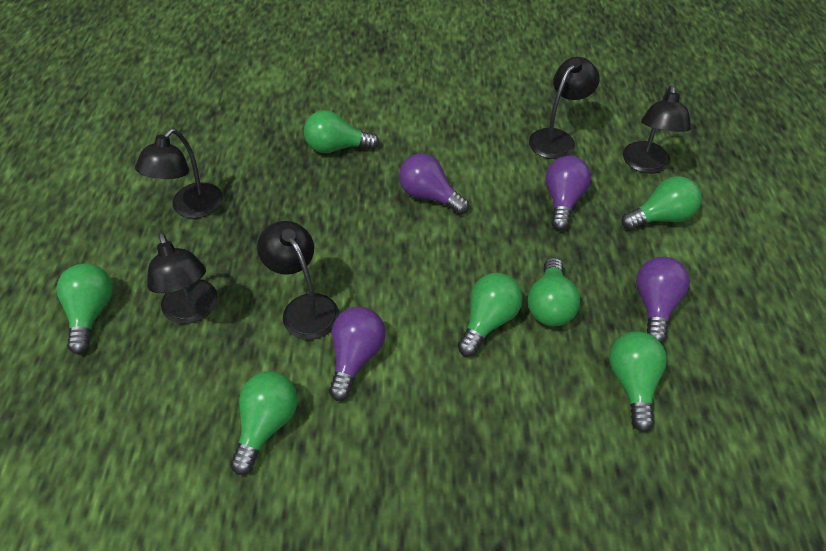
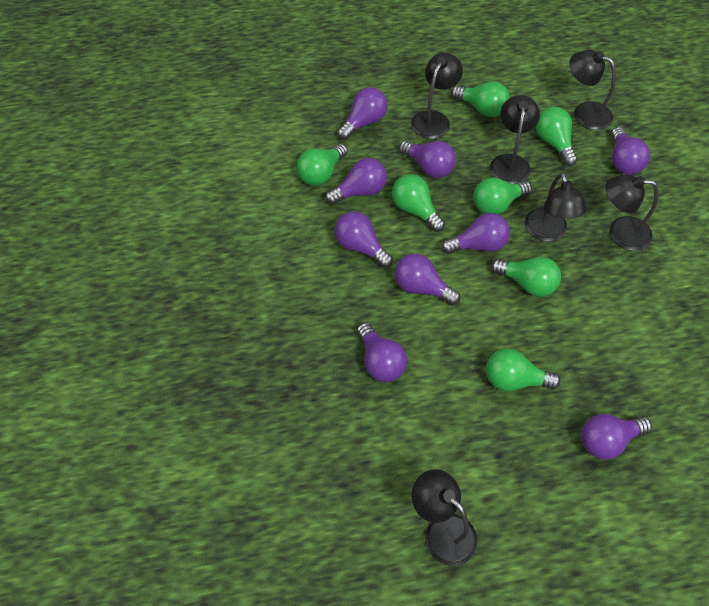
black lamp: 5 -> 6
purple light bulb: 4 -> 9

--

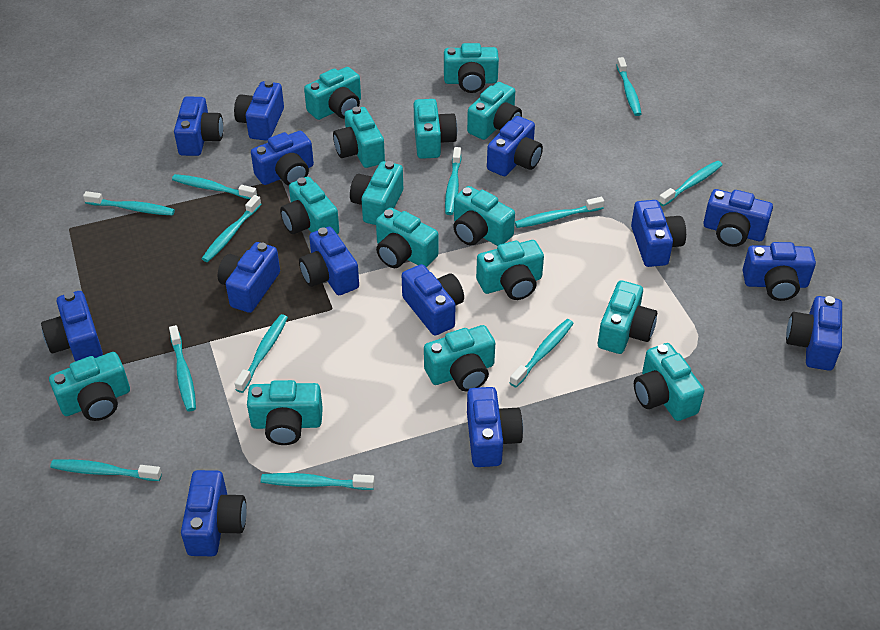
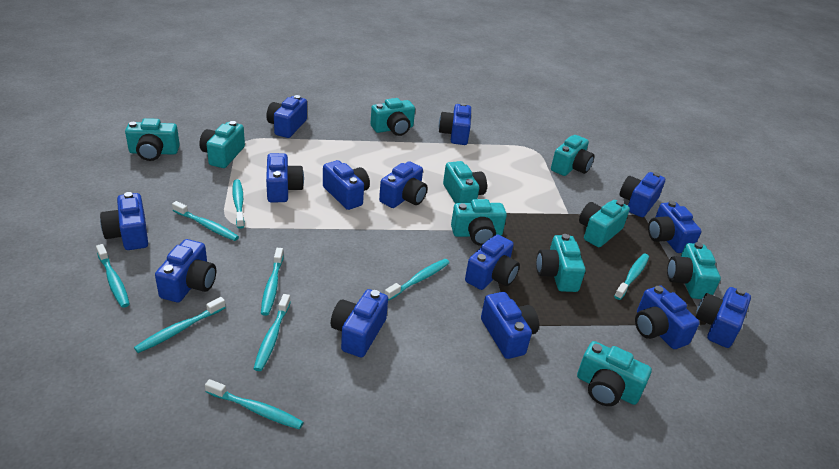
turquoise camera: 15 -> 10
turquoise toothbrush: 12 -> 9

### What you need to do
Say how many lines in the records contain the string "turquoise", and say nothing else.

### Written answer
2